PROMPT :: When you reach the line containing "Someone took away the green" in the entries below, start writing out each line exactly, and stop after the line containing "Someone repainted the orange".

==== SUPPLIED ENTRIES ====

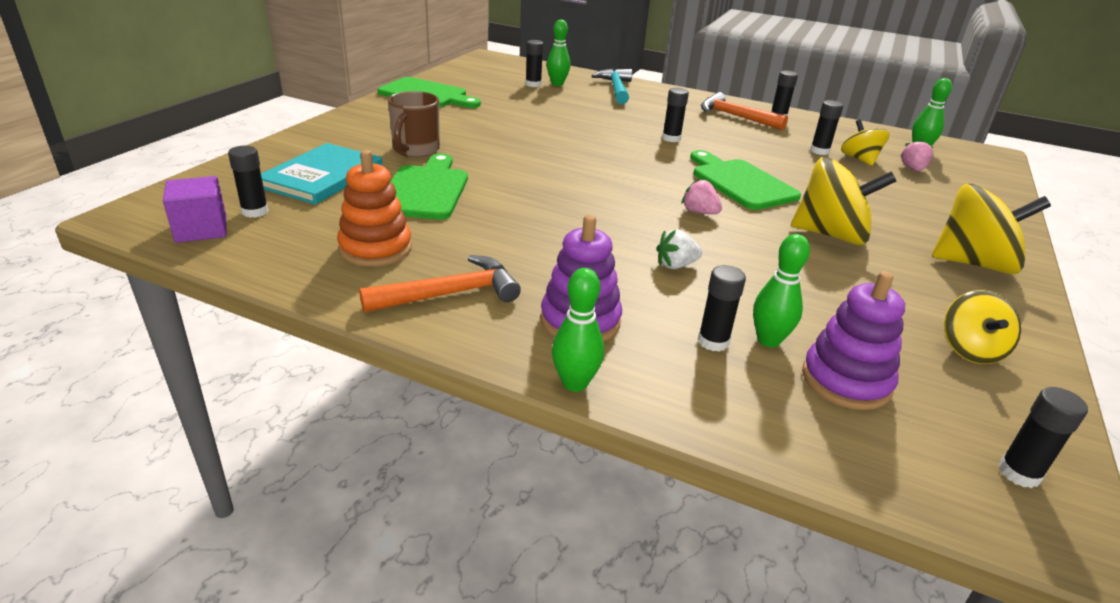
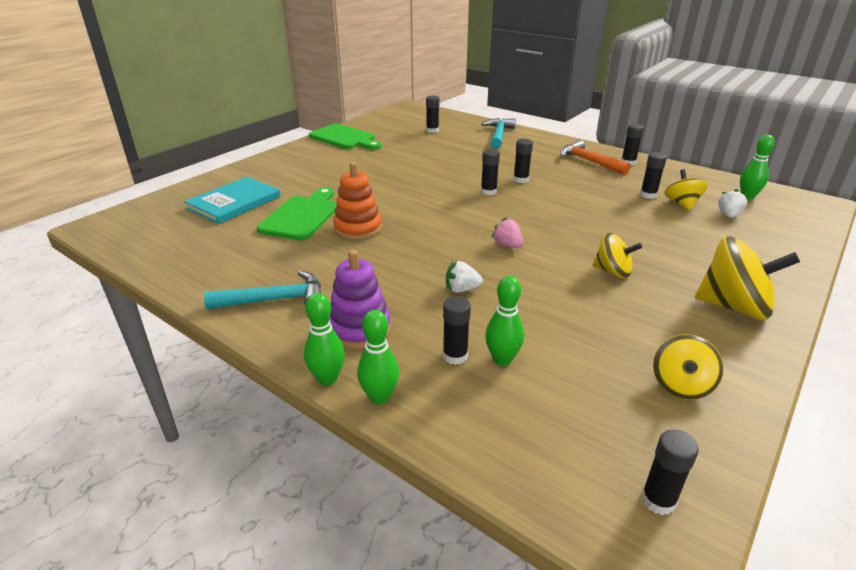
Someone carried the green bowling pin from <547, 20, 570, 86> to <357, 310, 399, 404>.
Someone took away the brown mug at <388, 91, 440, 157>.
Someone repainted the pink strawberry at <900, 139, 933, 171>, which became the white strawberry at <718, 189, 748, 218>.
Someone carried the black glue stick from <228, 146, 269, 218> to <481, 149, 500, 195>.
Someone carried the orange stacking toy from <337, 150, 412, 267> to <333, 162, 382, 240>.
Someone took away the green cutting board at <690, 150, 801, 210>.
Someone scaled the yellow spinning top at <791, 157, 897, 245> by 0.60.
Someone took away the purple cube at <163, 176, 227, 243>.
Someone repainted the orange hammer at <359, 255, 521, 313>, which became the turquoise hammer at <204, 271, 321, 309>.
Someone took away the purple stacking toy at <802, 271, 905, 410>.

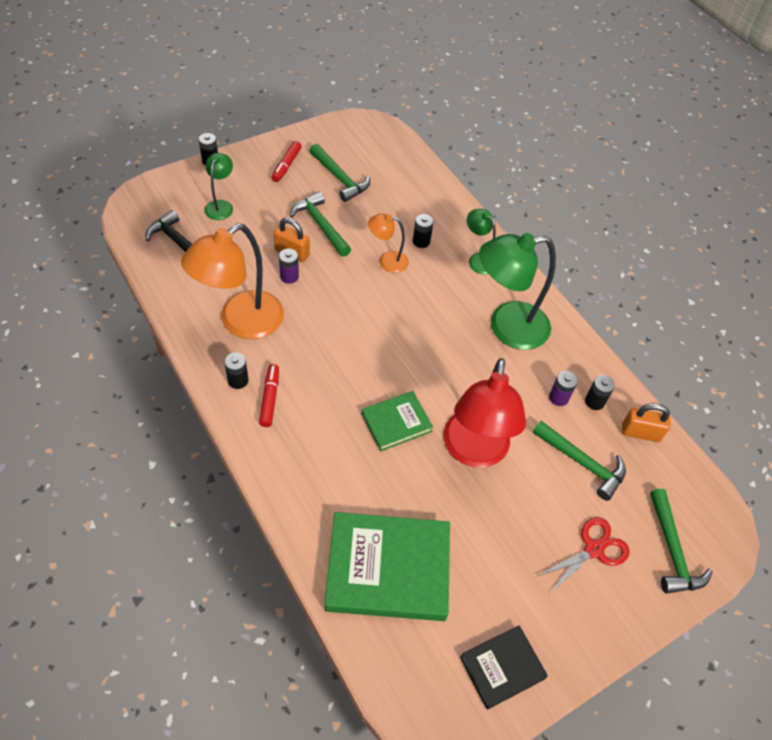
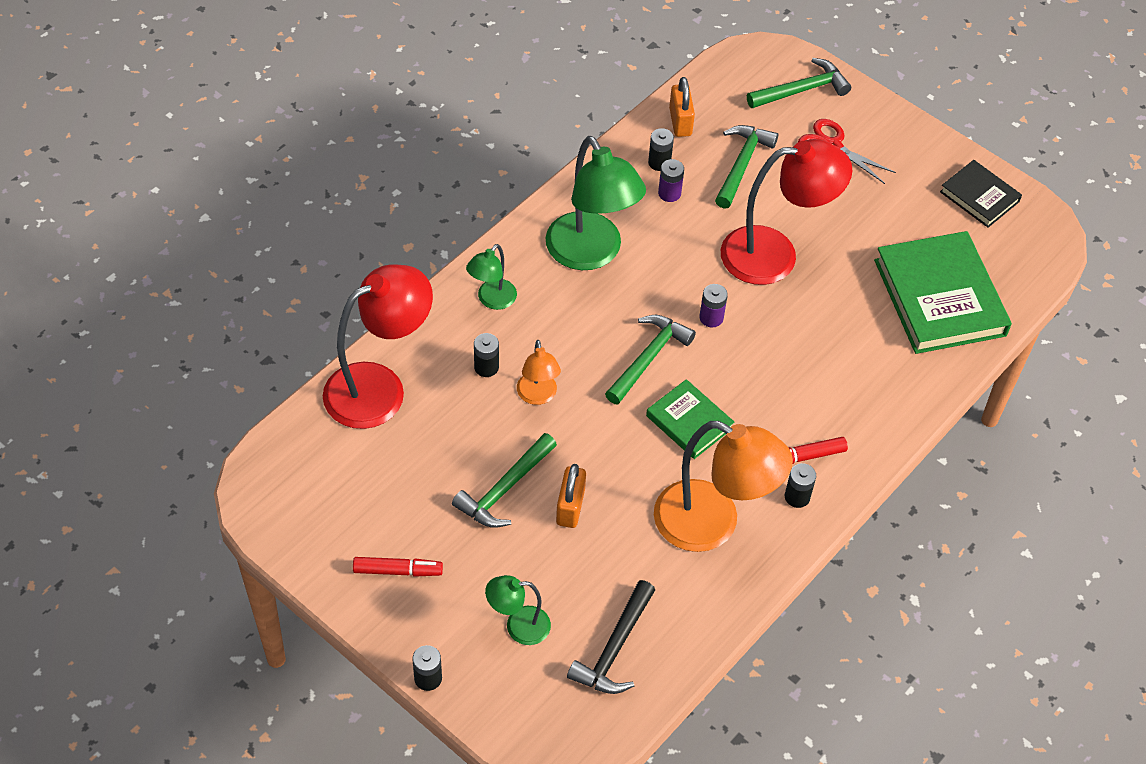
Someone carried the green hammer from <309, 144, 370, 202> to <605, 315, 696, 405>.
Someone carried the purple battery from <279, 249, 299, 284> to <699, 284, 728, 327>.
Someone carried the green book from <362, 391, 433, 451> to <646, 379, 734, 459>.
Someone put down the red lamp at <323, 265, 433, 429>.

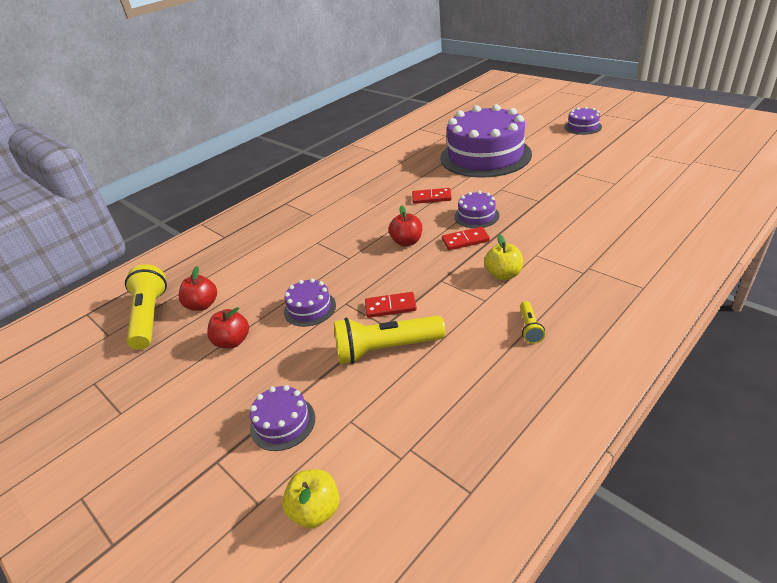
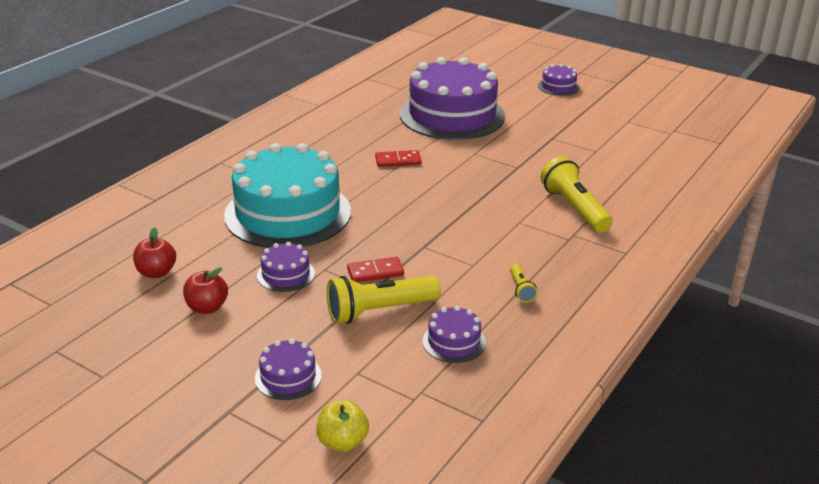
Someone carried the purple cake from <454, 191, 500, 228> to <422, 306, 486, 363>.
Someone took away the red apple at <389, 205, 422, 246>.
Someone took away the red domino at <442, 227, 490, 250>.
Someone took away the yellow apple at <484, 234, 523, 280>.
Someone carried the yellow flashlight from <125, 264, 167, 350> to <541, 157, 613, 233>.
Someone put down the turquoise cake at <224, 143, 351, 248>.

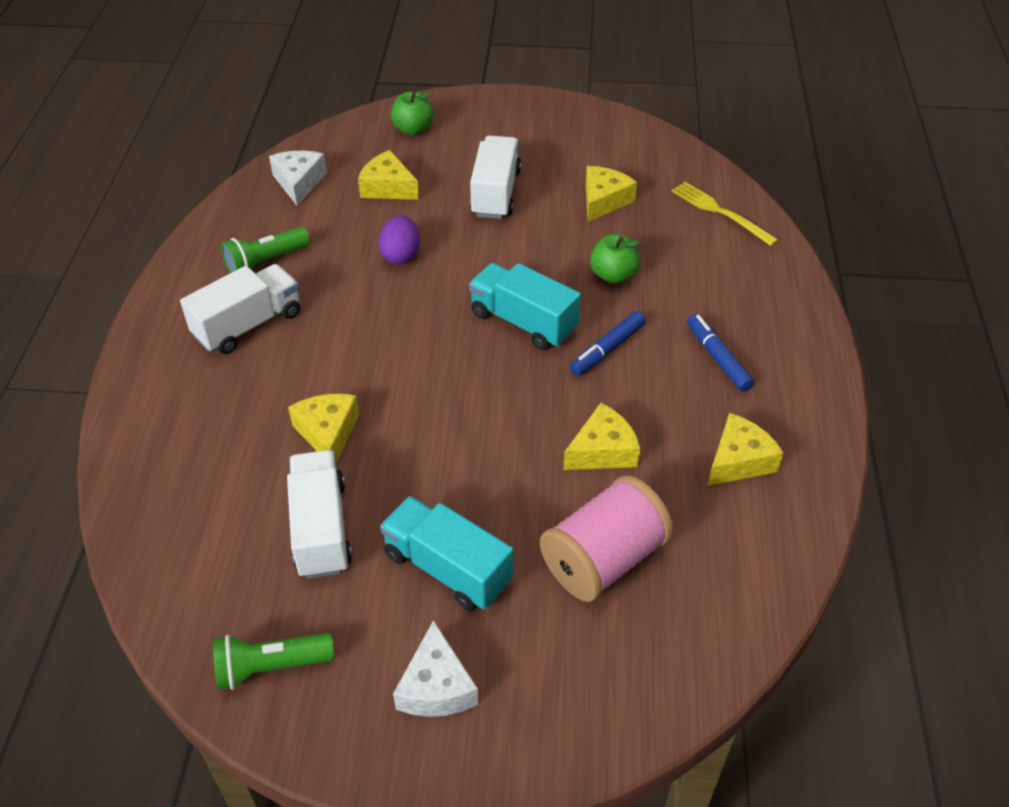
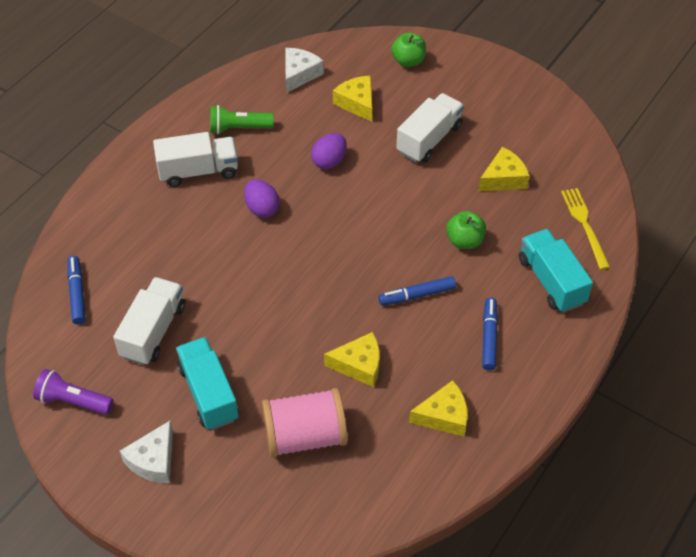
Someone carried the turquoise truck from <469, 263, 581, 350> to <519, 229, 593, 313>.
Someone took away the yellow cheese at <288, 394, 359, 464>.
Someone repainted the green flashlight at <213, 633, 334, 690>, which became the purple flashlight at <33, 369, 113, 415>.
Someone put down the purple egg at <244, 179, 279, 218>.
Someone put down the blue marker at <68, 256, 86, 325>.

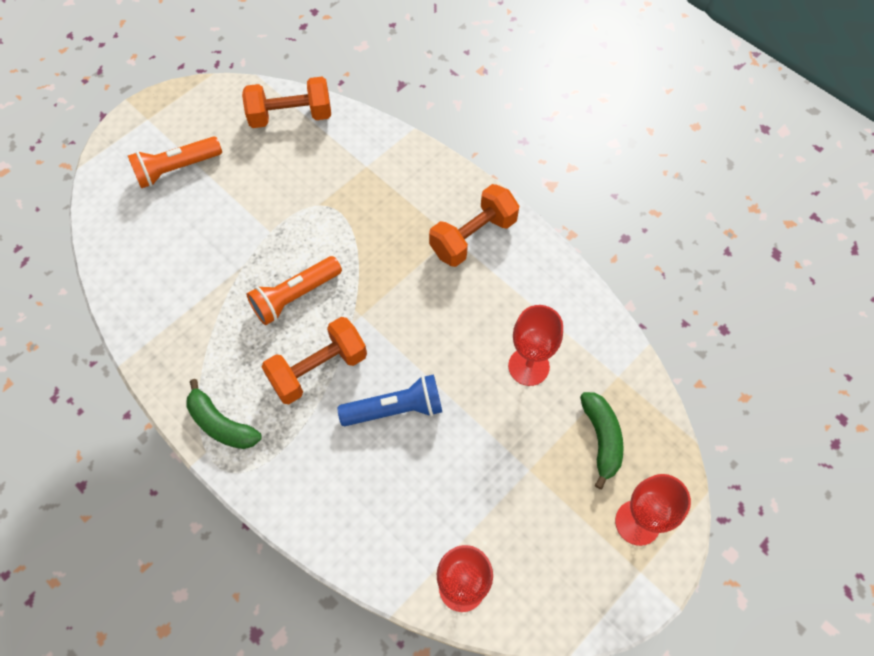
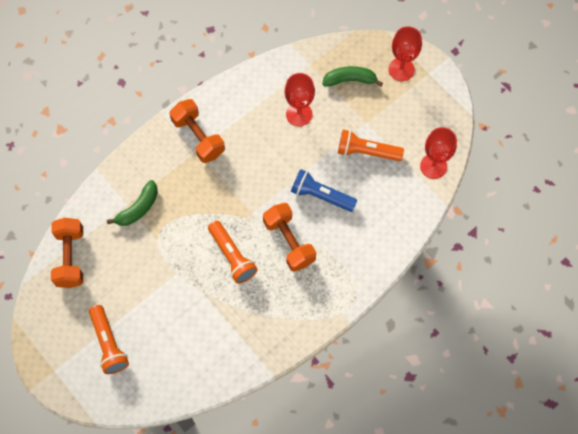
Someone rotated the blue flashlight at <337, 374, 442, 426> by 60 degrees counterclockwise.
Someone carried the green banana from <186, 379, 262, 449> to <107, 180, 158, 226>.
Someone put down the orange flashlight at <338, 130, 404, 161>.

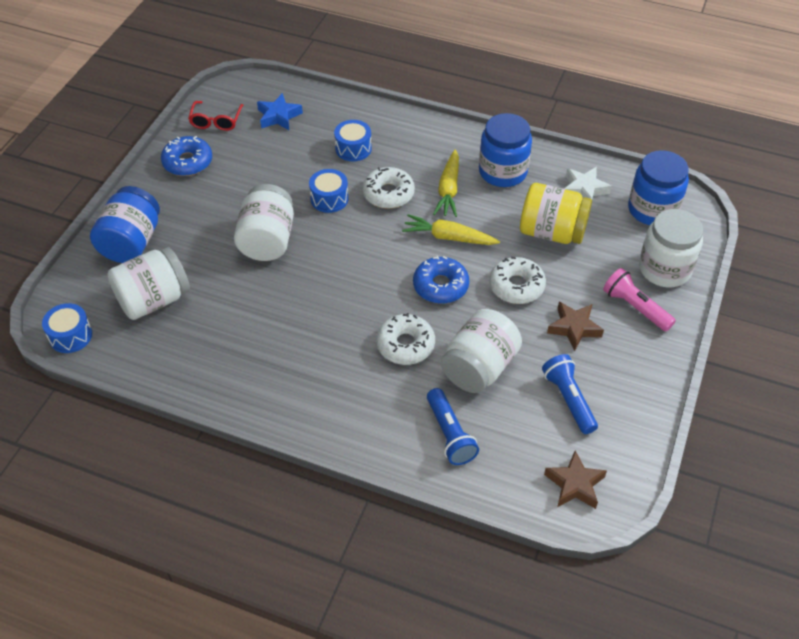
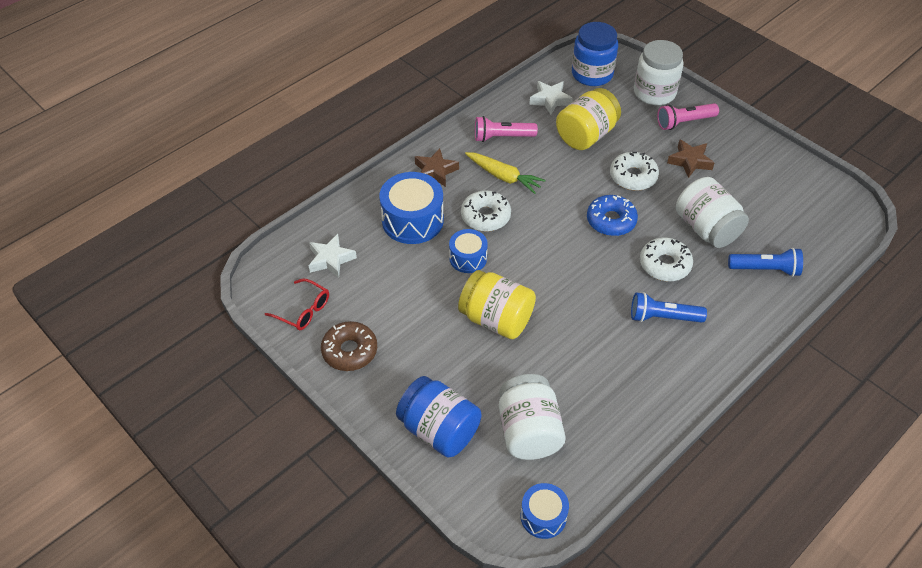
Someone repainted the blue star at <257, 93, 303, 130>, which became the white star at <309, 234, 357, 278>.
Someone swapped the blue jar at <479, 113, 532, 187> for the pink flashlight at <475, 116, 538, 142>.
Someone scaled the blue drum at <334, 120, 372, 161> by 1.69.
Someone repainted the blue donut at <161, 136, 212, 176>, which became the brown donut at <321, 321, 377, 371>.
Someone repainted the white jar at <234, 184, 294, 261>, which became the yellow jar at <458, 270, 536, 339>.
Someone took away the yellow carrot at <402, 214, 500, 245>.
Someone carried the blue flashlight from <542, 354, 598, 434> to <631, 292, 707, 323>.
Someone carried the brown star from <544, 451, 607, 509> to <415, 148, 459, 187>.

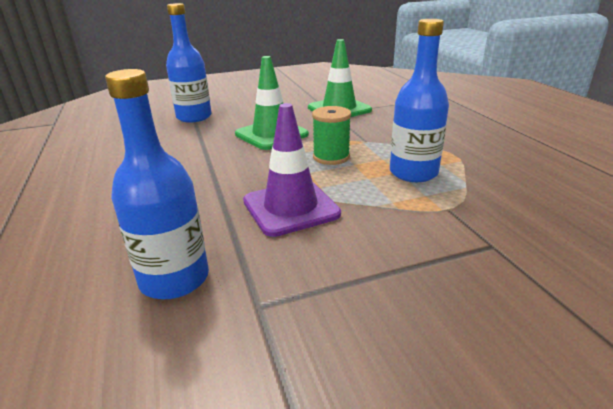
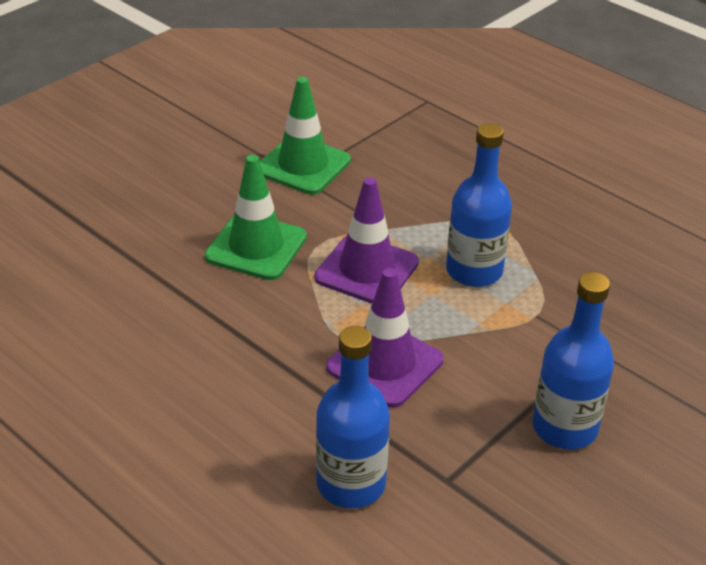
Someone carried the blue bottle from <166, 3, 212, 123> to <532, 272, 614, 450>.
Someone swapped the green spool at <312, 106, 351, 165> for the purple traffic cone at <314, 177, 419, 304>.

====

EXERCISE ANSWER ::
Someone took away the green cutting board at <690, 150, 801, 210>.
Someone scaled the yellow spinning top at <791, 157, 897, 245> by 0.60.
Someone took away the purple cube at <163, 176, 227, 243>.
Someone repainted the orange hammer at <359, 255, 521, 313>, which became the turquoise hammer at <204, 271, 321, 309>.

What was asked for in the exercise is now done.